JOB: Report every line of the records below that includes the string "truck".

SOURCE INFORMATION:
-.-.-
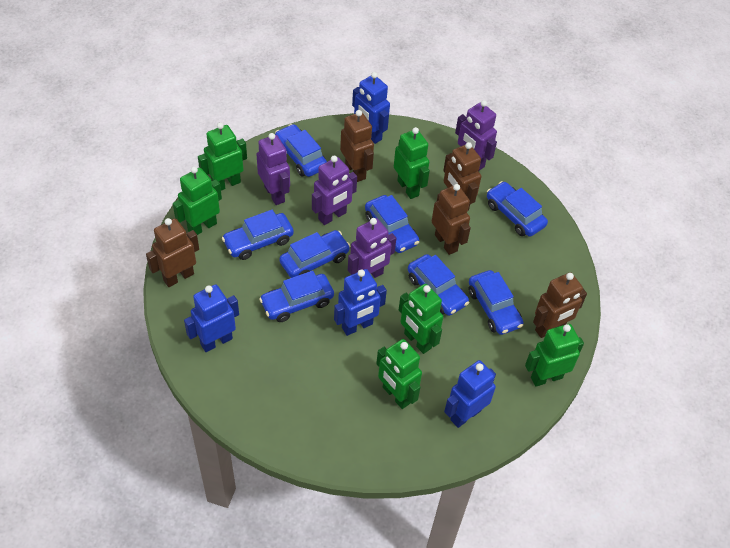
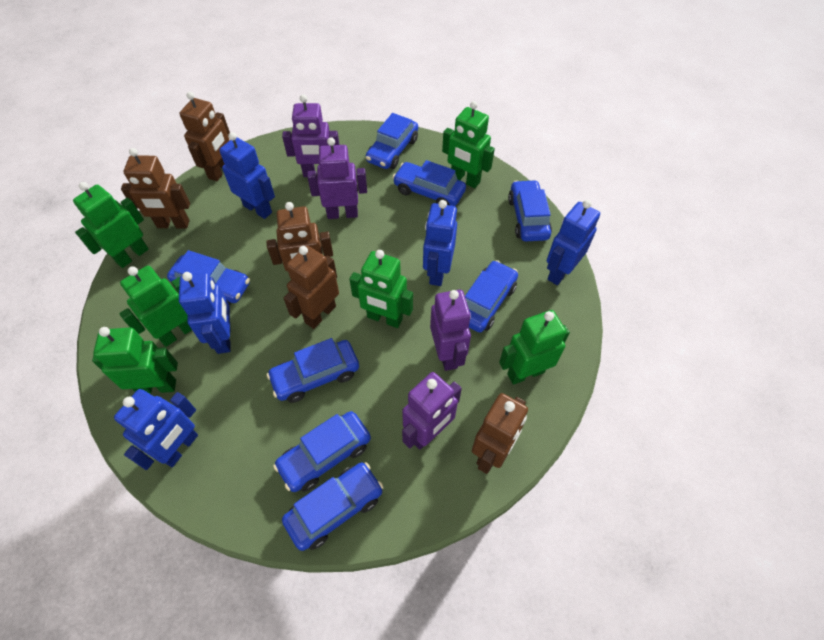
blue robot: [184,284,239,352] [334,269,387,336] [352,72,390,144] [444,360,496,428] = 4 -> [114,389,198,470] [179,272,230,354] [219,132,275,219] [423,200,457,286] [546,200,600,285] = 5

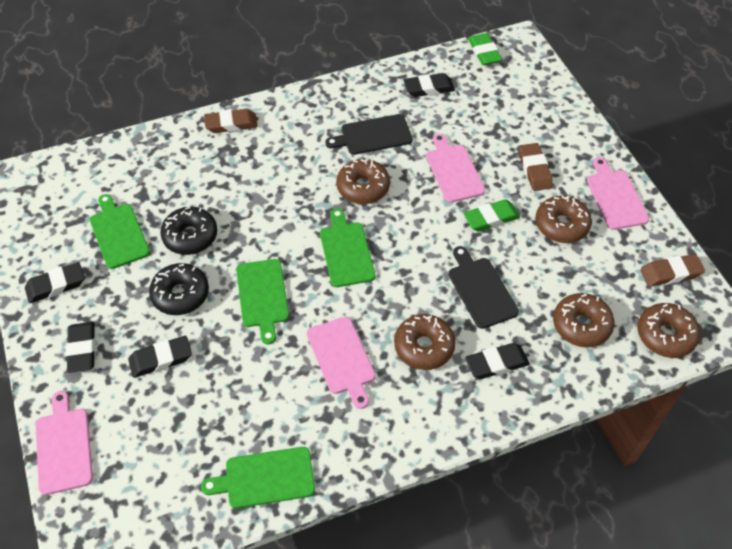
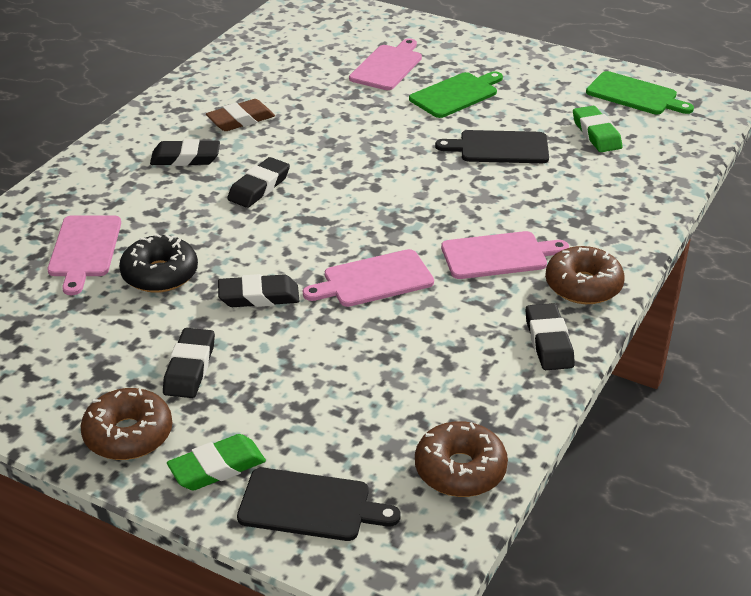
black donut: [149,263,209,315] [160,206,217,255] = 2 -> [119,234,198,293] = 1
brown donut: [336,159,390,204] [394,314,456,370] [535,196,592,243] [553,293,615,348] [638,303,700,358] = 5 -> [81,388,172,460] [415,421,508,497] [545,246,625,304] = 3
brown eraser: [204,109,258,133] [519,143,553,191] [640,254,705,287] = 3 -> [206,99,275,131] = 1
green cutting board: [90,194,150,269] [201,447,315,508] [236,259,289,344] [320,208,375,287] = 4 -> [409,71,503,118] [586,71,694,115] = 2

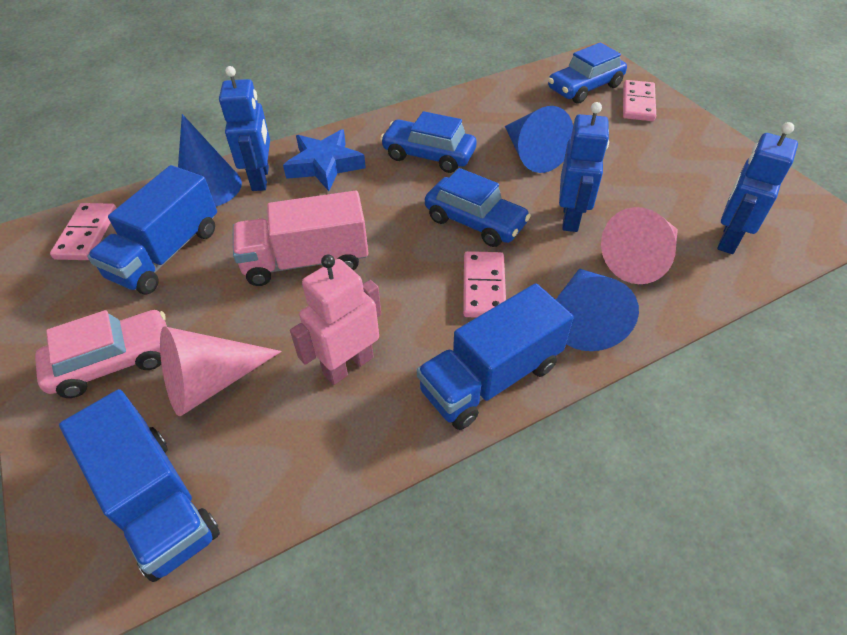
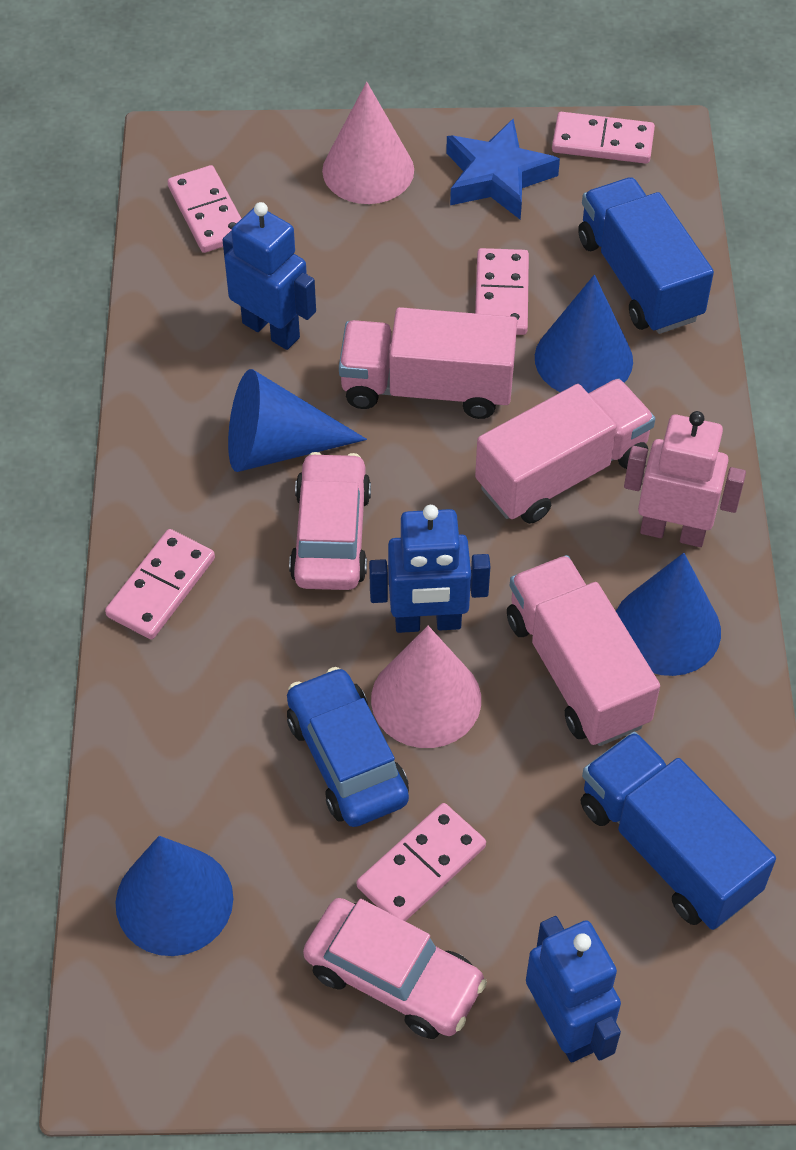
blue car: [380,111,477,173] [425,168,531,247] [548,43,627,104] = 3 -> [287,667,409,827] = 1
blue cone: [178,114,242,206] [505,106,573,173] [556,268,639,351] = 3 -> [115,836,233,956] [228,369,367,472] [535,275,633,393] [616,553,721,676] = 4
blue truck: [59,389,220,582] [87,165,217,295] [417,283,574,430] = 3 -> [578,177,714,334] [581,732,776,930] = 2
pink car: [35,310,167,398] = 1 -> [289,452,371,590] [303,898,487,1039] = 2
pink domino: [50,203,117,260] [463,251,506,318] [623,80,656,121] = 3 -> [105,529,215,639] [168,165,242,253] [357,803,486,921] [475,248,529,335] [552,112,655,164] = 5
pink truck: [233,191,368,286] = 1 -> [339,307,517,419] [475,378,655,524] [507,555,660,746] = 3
-.-.-
RESPONSE AREA:
blue truck: [59,389,220,582] [87,165,217,295] [417,283,574,430] = 3 -> [578,177,714,334] [581,732,776,930] = 2
pink truck: [233,191,368,286] = 1 -> [339,307,517,419] [475,378,655,524] [507,555,660,746] = 3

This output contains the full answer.